Exercise description:
The answer must be the full listing, word for word, with no pictures in it.
▬▬▬
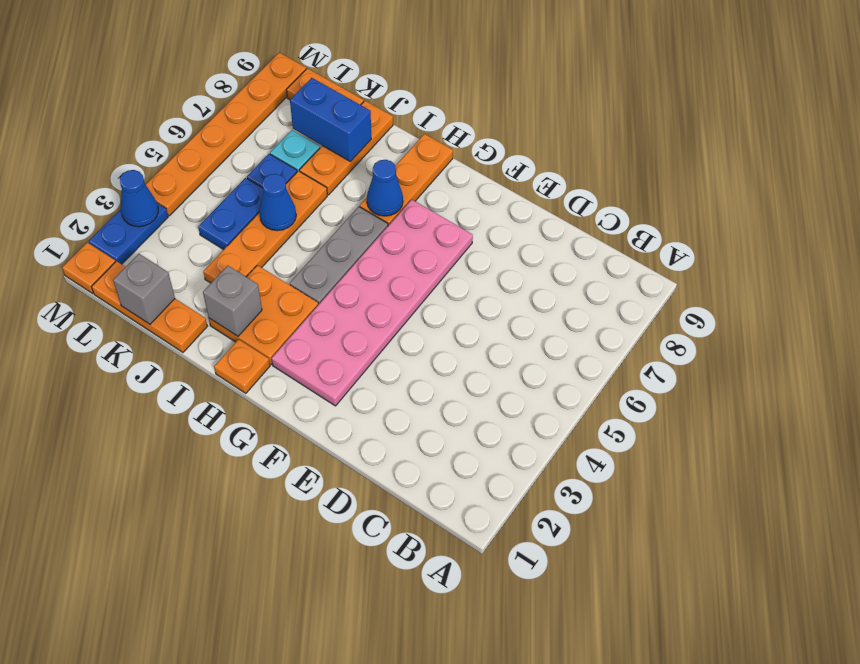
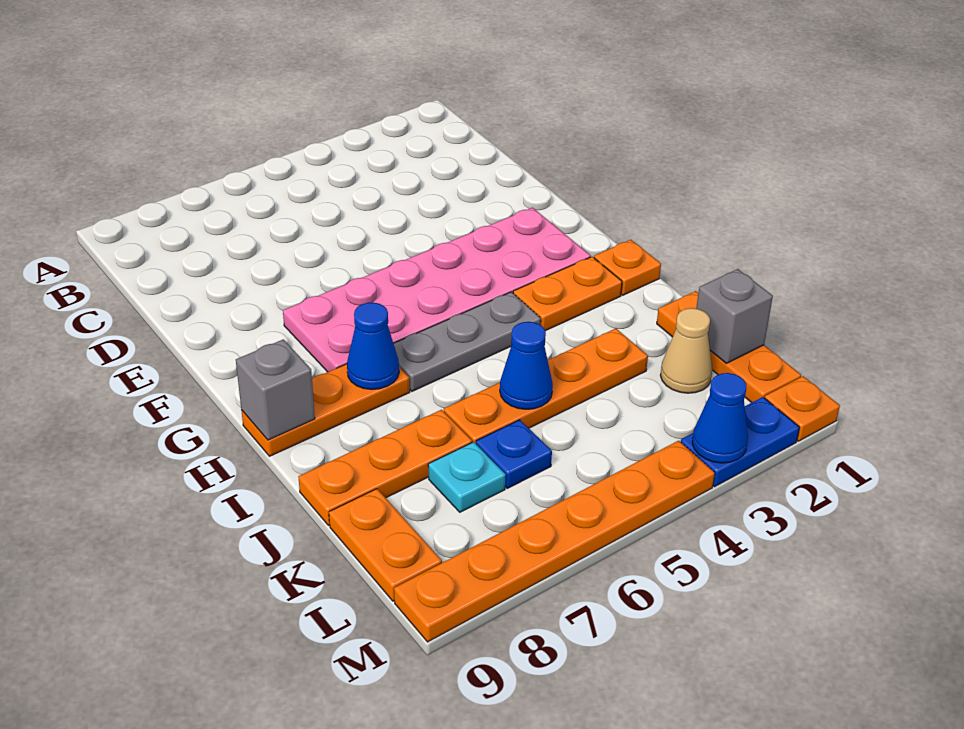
orange 2x2 plate [209,265,318,365] -> orange 1x2 plate [513,257,622,331]
grey 1x1 brick [203,266,262,336] -> grey 1x1 brick moved to [236,339,315,440]
blue 1x2 brick [290,78,371,162] -> none
none -> tan 1x1 cone [660,308,712,393]
blue 1x2 plate [198,178,263,250] -> none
▬▬▬
Solution to this exercise:
orange 2x2 plate [209,265,318,365] -> orange 1x2 plate [513,257,622,331]
grey 1x1 brick [203,266,262,336] -> grey 1x1 brick moved to [236,339,315,440]
blue 1x2 brick [290,78,371,162] -> none
none -> tan 1x1 cone [660,308,712,393]
blue 1x2 plate [198,178,263,250] -> none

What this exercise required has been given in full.